--- Records Enclosed Below ---
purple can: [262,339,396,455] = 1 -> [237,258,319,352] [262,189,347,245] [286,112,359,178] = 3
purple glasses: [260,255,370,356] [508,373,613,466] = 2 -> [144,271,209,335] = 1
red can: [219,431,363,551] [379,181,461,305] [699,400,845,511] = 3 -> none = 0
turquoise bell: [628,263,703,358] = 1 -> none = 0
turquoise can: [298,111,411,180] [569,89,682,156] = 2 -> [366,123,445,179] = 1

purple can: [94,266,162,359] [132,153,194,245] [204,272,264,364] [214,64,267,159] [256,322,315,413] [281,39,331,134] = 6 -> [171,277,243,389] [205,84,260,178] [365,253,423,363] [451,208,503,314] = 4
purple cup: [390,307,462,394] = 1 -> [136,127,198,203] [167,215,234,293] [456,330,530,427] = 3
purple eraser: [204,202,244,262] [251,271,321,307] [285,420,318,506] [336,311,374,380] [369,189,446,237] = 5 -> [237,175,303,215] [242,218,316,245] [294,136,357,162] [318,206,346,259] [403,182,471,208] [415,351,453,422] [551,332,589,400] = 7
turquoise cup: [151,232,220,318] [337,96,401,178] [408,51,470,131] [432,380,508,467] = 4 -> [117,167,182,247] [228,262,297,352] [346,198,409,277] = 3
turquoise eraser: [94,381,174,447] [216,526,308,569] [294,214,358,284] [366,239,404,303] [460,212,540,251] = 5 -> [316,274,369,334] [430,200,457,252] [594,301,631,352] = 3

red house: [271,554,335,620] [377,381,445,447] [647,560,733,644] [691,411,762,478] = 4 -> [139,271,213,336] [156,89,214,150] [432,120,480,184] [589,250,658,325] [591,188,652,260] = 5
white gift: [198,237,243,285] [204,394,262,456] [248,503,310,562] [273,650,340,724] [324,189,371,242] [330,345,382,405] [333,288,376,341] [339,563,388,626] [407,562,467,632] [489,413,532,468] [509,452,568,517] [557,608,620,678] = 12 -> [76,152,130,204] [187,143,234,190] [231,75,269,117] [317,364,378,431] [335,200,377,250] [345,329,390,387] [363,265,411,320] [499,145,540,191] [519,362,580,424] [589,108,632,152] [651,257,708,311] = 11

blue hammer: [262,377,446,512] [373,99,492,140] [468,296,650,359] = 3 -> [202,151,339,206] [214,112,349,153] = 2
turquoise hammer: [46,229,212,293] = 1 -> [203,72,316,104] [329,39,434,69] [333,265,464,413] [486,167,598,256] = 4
--- End of Enclosed Records ---
| Your task |
All of the entries above should be transcribed exactly, line for line.

| Output below |
purple can: [262,339,396,455] = 1 -> [237,258,319,352] [262,189,347,245] [286,112,359,178] = 3
purple glasses: [260,255,370,356] [508,373,613,466] = 2 -> [144,271,209,335] = 1
red can: [219,431,363,551] [379,181,461,305] [699,400,845,511] = 3 -> none = 0
turquoise bell: [628,263,703,358] = 1 -> none = 0
turquoise can: [298,111,411,180] [569,89,682,156] = 2 -> [366,123,445,179] = 1

purple can: [94,266,162,359] [132,153,194,245] [204,272,264,364] [214,64,267,159] [256,322,315,413] [281,39,331,134] = 6 -> [171,277,243,389] [205,84,260,178] [365,253,423,363] [451,208,503,314] = 4
purple cup: [390,307,462,394] = 1 -> [136,127,198,203] [167,215,234,293] [456,330,530,427] = 3
purple eraser: [204,202,244,262] [251,271,321,307] [285,420,318,506] [336,311,374,380] [369,189,446,237] = 5 -> [237,175,303,215] [242,218,316,245] [294,136,357,162] [318,206,346,259] [403,182,471,208] [415,351,453,422] [551,332,589,400] = 7
turquoise cup: [151,232,220,318] [337,96,401,178] [408,51,470,131] [432,380,508,467] = 4 -> [117,167,182,247] [228,262,297,352] [346,198,409,277] = 3
turquoise eraser: [94,381,174,447] [216,526,308,569] [294,214,358,284] [366,239,404,303] [460,212,540,251] = 5 -> [316,274,369,334] [430,200,457,252] [594,301,631,352] = 3

red house: [271,554,335,620] [377,381,445,447] [647,560,733,644] [691,411,762,478] = 4 -> [139,271,213,336] [156,89,214,150] [432,120,480,184] [589,250,658,325] [591,188,652,260] = 5
white gift: [198,237,243,285] [204,394,262,456] [248,503,310,562] [273,650,340,724] [324,189,371,242] [330,345,382,405] [333,288,376,341] [339,563,388,626] [407,562,467,632] [489,413,532,468] [509,452,568,517] [557,608,620,678] = 12 -> [76,152,130,204] [187,143,234,190] [231,75,269,117] [317,364,378,431] [335,200,377,250] [345,329,390,387] [363,265,411,320] [499,145,540,191] [519,362,580,424] [589,108,632,152] [651,257,708,311] = 11

blue hammer: [262,377,446,512] [373,99,492,140] [468,296,650,359] = 3 -> [202,151,339,206] [214,112,349,153] = 2
turquoise hammer: [46,229,212,293] = 1 -> [203,72,316,104] [329,39,434,69] [333,265,464,413] [486,167,598,256] = 4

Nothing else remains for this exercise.